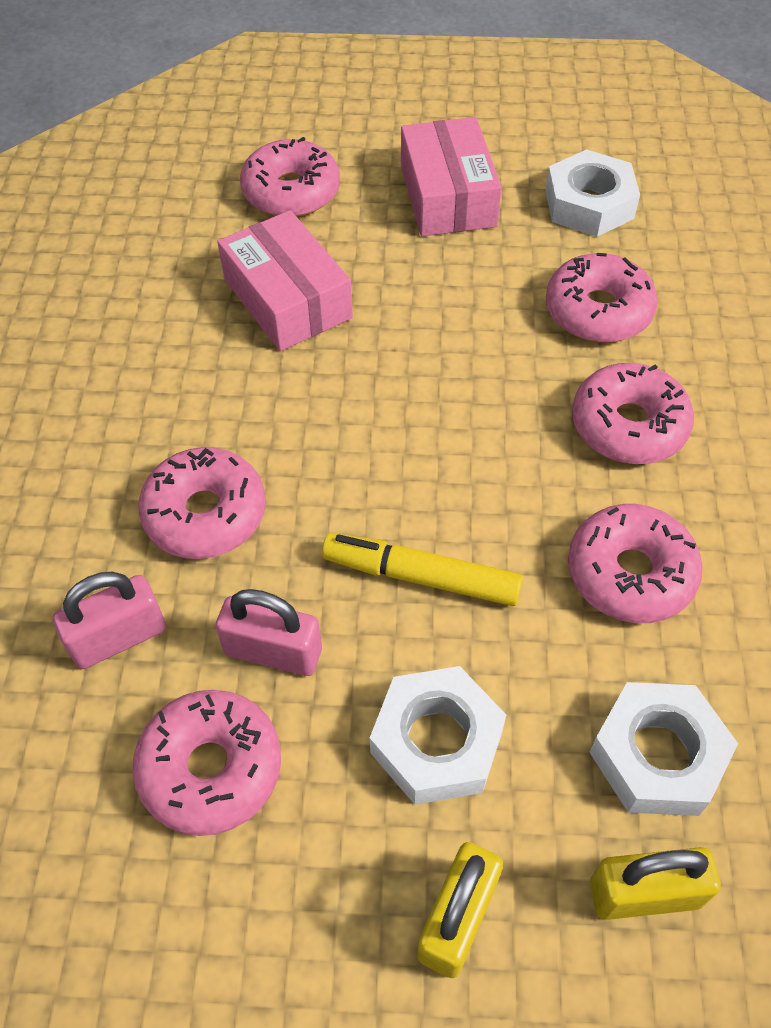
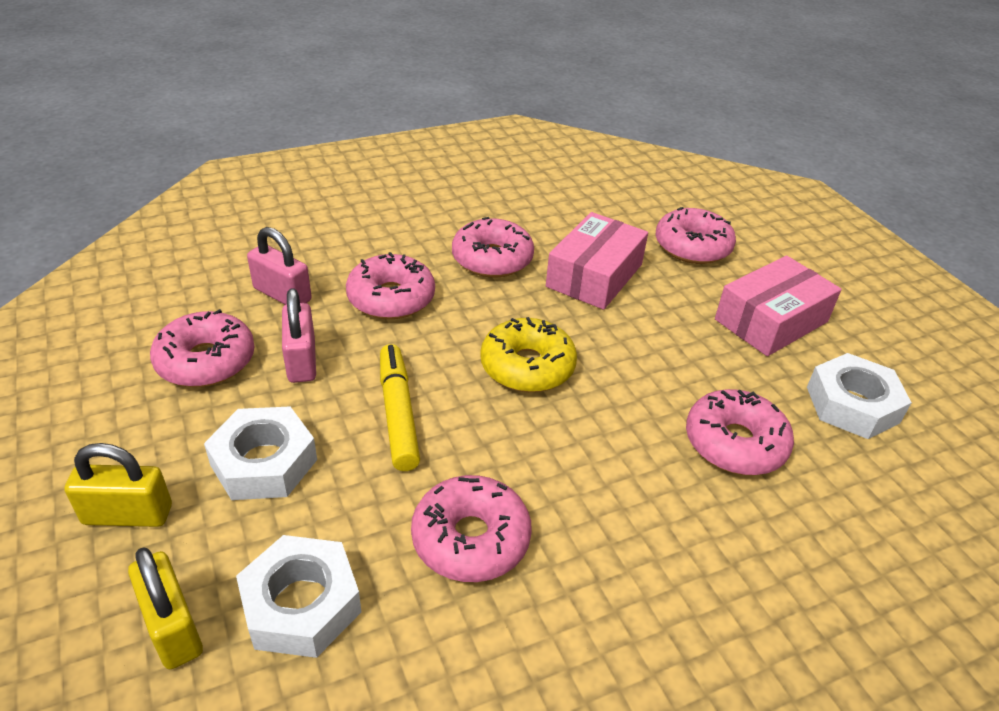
camera: 60 degrees right, 15 degrees down
(408, 426) = (527, 366): none -> yellow donut
(628, 425) = (625, 497): pink donut -> pink donut (492, 259)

◆ ◆ ◆

* BRIEF:
Without including any pictures, print all of the material exactly as given.

* WRITTEN SOLUTION:
camera: 60 degrees right, 15 degrees down
(408, 426) = (527, 366): none -> yellow donut
(628, 425) = (625, 497): pink donut -> pink donut (492, 259)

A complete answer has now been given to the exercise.